- _MATERIAL FOR THIS TASK_
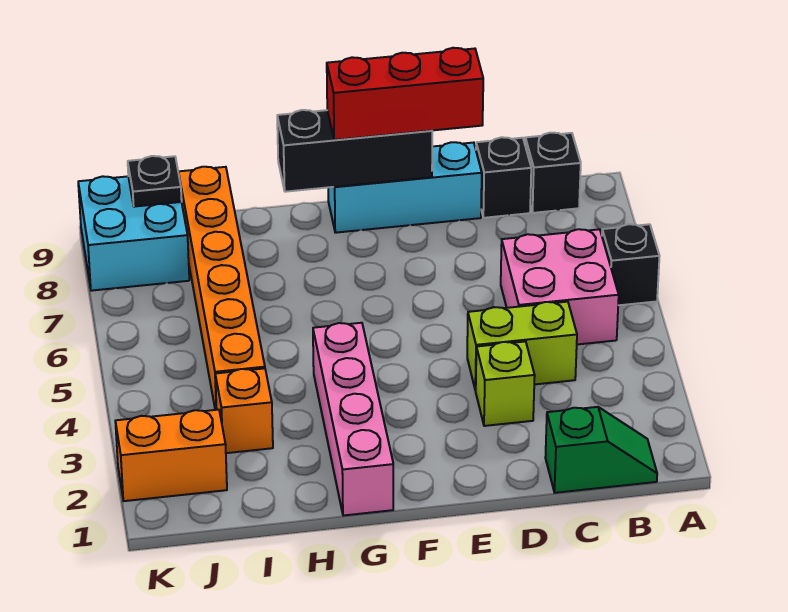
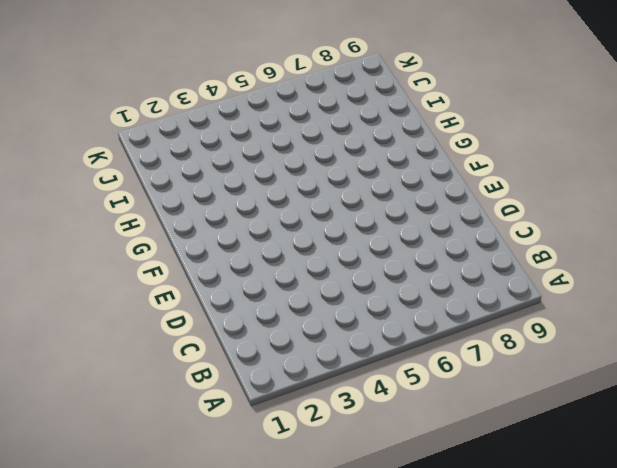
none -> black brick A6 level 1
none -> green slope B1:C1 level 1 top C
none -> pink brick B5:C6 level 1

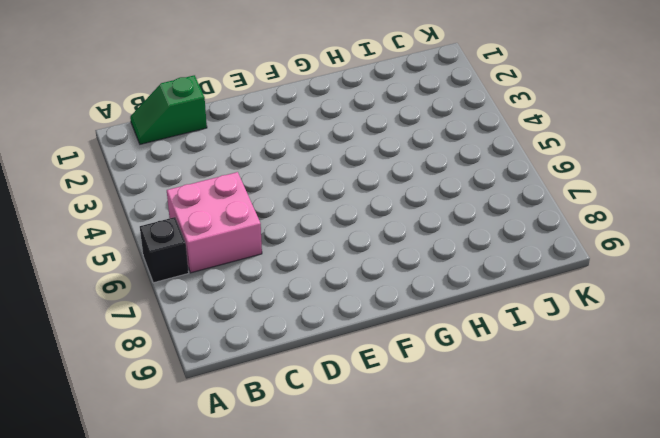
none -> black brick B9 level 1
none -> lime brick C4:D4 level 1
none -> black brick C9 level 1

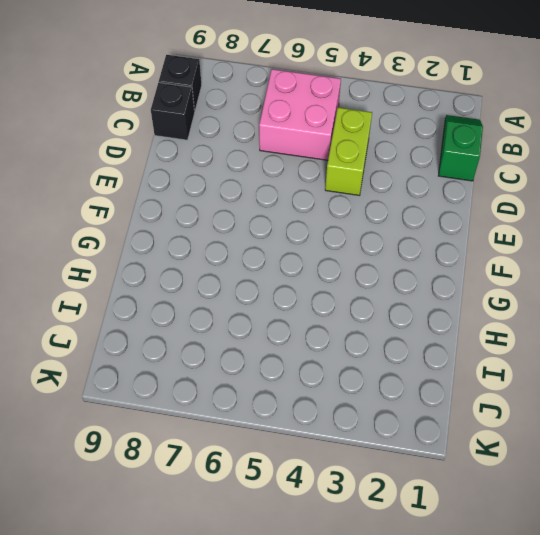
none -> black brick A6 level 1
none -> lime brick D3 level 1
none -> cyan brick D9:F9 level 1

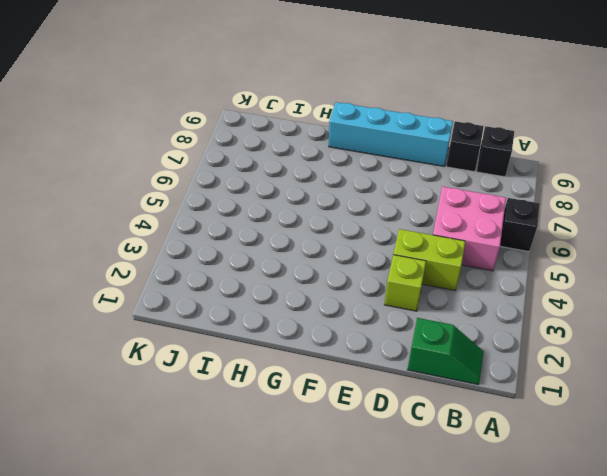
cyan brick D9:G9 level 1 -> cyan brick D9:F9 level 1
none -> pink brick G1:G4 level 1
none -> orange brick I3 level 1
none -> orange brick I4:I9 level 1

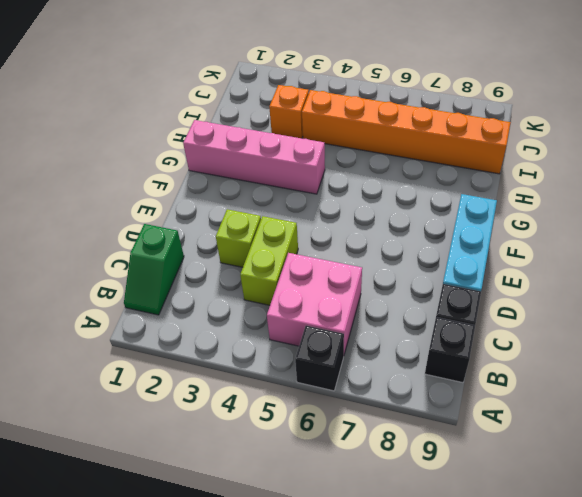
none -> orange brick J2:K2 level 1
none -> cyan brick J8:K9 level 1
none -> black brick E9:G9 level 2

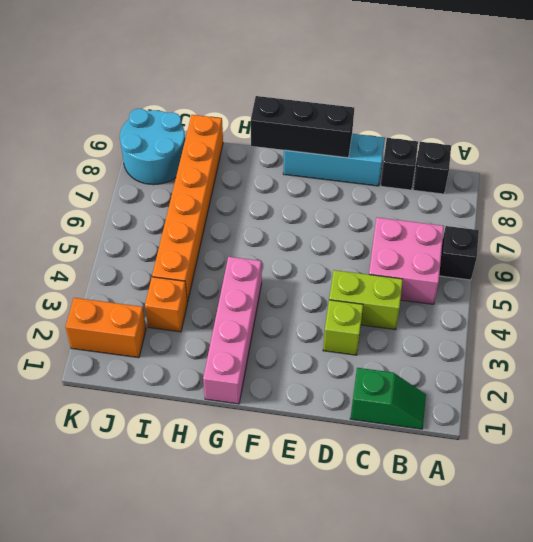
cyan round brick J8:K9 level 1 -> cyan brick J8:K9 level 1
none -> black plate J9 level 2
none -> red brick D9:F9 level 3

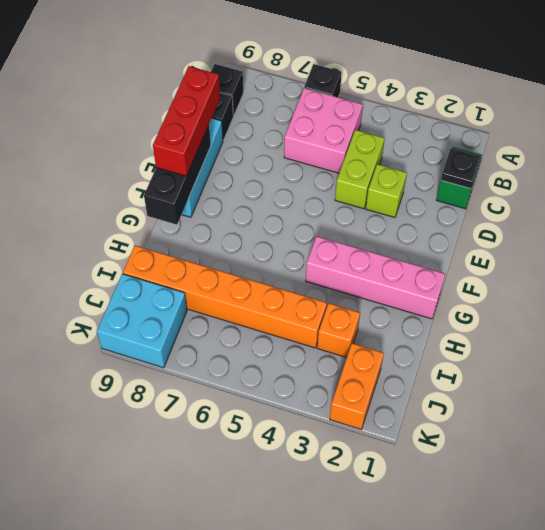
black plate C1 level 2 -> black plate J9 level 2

* * *

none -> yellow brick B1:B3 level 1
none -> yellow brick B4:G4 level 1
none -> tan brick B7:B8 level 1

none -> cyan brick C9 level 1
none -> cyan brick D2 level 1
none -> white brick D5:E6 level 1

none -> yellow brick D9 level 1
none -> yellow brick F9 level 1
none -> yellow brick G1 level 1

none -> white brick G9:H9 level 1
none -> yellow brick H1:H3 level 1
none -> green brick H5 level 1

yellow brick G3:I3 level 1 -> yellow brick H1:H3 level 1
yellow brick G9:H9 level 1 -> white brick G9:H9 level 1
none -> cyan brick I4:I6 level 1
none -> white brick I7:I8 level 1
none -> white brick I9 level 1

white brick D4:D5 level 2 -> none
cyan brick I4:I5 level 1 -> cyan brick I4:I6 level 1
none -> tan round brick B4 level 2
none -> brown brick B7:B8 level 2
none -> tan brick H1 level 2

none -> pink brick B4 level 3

...

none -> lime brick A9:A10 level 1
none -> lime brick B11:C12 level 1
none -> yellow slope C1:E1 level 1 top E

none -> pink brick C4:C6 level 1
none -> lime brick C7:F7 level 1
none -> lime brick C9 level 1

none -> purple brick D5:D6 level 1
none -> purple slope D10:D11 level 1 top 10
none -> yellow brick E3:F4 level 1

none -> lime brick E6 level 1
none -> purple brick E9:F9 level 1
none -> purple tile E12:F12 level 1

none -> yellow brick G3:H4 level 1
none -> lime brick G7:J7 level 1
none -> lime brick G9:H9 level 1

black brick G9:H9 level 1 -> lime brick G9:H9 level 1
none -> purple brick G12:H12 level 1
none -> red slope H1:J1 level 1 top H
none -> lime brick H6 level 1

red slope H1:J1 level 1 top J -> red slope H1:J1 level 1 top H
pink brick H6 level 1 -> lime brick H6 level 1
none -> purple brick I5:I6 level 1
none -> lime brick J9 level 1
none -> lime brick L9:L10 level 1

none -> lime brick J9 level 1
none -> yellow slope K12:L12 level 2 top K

- _HOW TO COMPLETE THIS TASK_
With the string "white" as the key, filter the data above and show the lines that match.

- _SOLUTION_
none -> white brick D5:E6 level 1
none -> white brick G9:H9 level 1
yellow brick G9:H9 level 1 -> white brick G9:H9 level 1
none -> white brick I7:I8 level 1
none -> white brick I9 level 1
white brick D4:D5 level 2 -> none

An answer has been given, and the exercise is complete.